TASK PROMPT — Copy out all lines of the material below in which "none" occurs.

PROVIDED RECORDS —
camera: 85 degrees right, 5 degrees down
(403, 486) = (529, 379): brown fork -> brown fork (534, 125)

==

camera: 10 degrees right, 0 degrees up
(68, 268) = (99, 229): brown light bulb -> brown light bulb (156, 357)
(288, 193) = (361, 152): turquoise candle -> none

--

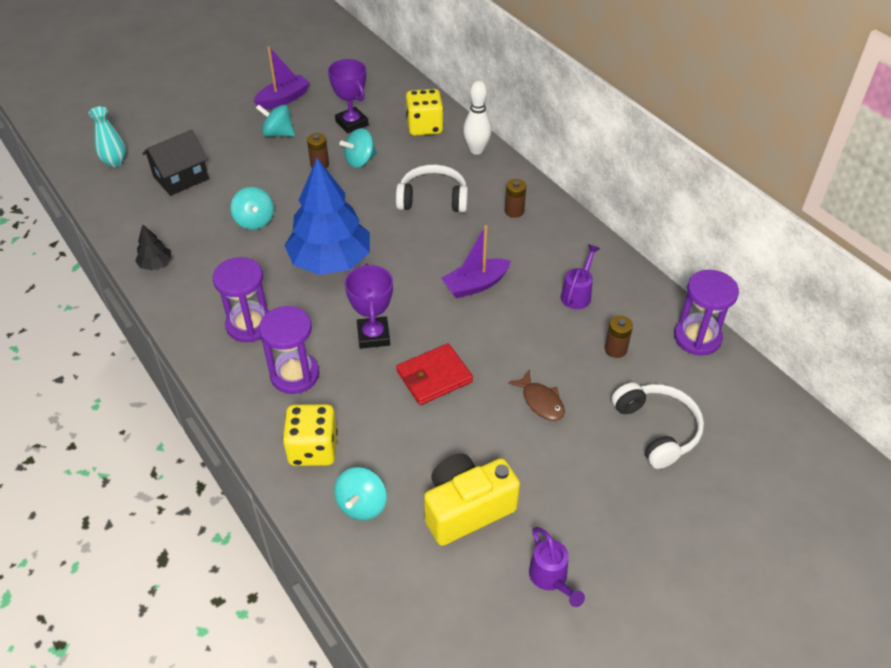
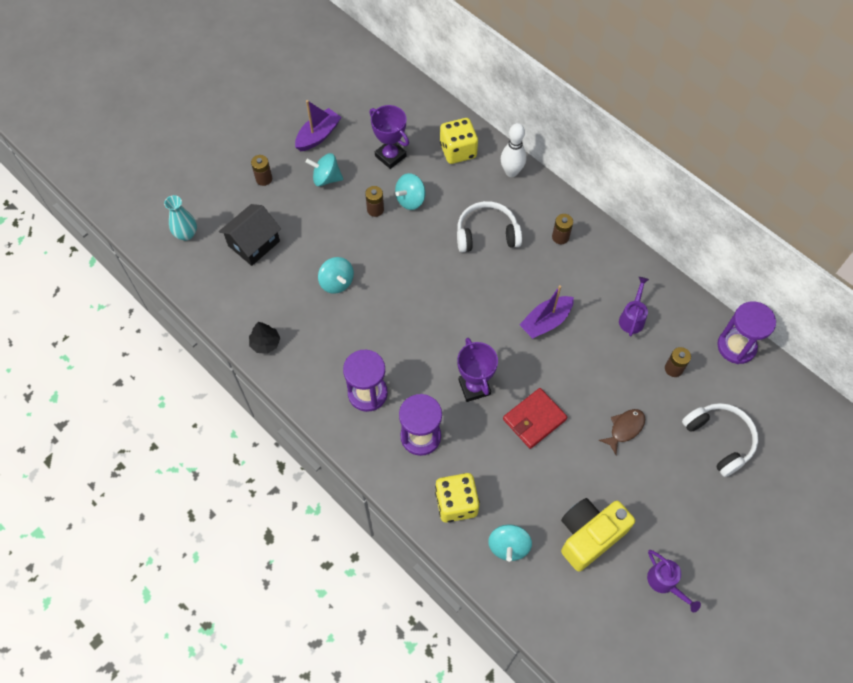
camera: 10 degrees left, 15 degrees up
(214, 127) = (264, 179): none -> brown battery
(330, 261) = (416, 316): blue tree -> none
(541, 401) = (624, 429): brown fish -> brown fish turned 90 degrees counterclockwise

ANSWER BOX —
(288, 193) = (361, 152): turquoise candle -> none
(214, 127) = (264, 179): none -> brown battery
(330, 261) = (416, 316): blue tree -> none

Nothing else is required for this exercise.